Reading the records below, count the lines in which the string "XNOR" appears; write the number only.

Material for the task =

______________________________

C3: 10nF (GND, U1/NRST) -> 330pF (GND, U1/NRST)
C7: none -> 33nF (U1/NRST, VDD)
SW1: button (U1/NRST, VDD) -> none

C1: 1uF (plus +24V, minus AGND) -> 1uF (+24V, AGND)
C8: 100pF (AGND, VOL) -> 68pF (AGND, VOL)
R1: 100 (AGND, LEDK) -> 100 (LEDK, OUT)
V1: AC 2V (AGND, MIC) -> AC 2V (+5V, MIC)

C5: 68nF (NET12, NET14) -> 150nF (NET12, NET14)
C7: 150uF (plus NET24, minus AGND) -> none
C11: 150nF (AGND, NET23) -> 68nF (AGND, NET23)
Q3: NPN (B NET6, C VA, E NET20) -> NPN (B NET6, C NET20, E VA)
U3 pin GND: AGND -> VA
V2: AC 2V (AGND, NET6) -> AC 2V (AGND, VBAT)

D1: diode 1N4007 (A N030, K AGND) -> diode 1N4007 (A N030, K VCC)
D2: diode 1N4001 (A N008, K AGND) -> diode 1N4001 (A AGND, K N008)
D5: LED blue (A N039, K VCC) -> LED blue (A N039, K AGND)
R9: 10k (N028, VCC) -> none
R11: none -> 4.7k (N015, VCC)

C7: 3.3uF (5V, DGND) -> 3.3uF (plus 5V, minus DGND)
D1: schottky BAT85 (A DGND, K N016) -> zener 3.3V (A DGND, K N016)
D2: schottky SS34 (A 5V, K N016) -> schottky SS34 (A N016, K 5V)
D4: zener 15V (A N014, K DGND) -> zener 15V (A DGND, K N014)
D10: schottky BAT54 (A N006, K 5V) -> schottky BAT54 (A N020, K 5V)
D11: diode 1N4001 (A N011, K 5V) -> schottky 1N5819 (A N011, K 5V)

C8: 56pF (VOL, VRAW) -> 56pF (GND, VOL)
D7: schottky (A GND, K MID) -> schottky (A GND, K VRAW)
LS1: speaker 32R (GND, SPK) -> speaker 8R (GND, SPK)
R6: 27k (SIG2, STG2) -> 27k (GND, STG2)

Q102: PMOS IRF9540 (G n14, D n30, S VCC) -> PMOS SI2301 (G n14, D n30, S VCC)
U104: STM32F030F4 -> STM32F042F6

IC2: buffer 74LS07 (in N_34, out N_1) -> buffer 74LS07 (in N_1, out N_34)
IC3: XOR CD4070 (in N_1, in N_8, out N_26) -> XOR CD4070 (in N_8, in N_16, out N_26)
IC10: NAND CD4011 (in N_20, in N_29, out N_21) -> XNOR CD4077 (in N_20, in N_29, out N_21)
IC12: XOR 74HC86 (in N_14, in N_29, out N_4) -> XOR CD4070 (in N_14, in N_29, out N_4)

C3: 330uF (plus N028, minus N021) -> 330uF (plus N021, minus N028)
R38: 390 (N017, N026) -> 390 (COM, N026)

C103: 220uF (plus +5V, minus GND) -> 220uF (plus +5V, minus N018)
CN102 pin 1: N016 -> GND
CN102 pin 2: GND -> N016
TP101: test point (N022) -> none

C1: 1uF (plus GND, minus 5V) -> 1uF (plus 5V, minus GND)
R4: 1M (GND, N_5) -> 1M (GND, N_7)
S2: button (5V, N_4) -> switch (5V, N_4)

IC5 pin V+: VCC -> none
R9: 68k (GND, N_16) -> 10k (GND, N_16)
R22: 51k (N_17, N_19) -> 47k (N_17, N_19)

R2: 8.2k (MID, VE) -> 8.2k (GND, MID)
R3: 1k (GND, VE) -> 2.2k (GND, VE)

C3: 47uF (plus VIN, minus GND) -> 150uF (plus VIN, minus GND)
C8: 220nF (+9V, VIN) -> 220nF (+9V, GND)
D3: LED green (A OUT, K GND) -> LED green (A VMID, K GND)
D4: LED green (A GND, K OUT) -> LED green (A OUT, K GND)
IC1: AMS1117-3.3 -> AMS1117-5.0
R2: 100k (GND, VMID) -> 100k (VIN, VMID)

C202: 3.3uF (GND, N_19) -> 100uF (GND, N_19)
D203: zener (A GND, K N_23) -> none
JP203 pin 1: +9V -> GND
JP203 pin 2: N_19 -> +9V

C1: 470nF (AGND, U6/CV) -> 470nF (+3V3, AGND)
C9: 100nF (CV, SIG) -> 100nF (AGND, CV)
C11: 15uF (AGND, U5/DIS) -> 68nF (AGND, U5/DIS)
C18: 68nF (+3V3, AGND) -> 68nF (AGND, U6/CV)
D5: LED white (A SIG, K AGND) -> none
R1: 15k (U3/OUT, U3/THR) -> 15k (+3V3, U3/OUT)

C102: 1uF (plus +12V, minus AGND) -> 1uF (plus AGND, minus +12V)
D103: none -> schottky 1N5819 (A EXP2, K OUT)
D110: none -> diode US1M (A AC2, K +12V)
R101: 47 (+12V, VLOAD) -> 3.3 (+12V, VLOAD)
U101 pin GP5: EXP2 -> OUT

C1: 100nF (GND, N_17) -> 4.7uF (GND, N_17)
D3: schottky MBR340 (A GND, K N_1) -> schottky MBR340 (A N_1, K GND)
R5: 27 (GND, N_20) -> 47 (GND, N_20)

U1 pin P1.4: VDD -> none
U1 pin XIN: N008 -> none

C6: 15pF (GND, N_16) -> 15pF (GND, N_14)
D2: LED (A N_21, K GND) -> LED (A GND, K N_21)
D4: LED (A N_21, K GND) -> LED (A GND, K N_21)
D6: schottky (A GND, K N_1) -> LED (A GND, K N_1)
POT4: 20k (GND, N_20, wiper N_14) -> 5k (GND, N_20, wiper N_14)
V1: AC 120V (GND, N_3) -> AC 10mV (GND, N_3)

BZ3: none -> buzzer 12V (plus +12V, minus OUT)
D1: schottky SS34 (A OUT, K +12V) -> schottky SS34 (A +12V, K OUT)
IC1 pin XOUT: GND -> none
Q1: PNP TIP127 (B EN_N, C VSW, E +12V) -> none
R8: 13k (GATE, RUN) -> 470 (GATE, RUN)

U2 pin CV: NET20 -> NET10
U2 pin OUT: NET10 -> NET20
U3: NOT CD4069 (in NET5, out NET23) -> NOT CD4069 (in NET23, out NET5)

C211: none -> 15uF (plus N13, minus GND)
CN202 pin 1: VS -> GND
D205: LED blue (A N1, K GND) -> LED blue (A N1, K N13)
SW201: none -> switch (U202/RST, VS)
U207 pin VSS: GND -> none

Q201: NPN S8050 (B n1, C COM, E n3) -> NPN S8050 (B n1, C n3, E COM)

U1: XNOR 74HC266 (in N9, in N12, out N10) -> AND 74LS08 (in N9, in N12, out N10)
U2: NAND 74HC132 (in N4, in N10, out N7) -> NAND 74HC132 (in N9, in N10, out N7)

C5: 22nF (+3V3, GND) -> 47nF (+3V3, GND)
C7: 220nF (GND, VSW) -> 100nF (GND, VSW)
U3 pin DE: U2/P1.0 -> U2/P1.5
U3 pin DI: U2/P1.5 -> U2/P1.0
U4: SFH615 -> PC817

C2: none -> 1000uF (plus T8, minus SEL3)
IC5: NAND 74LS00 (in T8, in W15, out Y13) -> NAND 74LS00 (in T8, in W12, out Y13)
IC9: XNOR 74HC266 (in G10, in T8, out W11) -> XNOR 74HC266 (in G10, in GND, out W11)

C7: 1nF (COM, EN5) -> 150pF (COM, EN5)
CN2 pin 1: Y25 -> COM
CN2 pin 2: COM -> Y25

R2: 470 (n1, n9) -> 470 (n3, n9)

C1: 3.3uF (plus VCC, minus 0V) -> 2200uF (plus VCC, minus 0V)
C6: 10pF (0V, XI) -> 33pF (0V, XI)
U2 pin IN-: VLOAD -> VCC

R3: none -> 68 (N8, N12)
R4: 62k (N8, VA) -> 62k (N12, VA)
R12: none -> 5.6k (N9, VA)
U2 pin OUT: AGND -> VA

______________________________

Written solution = 3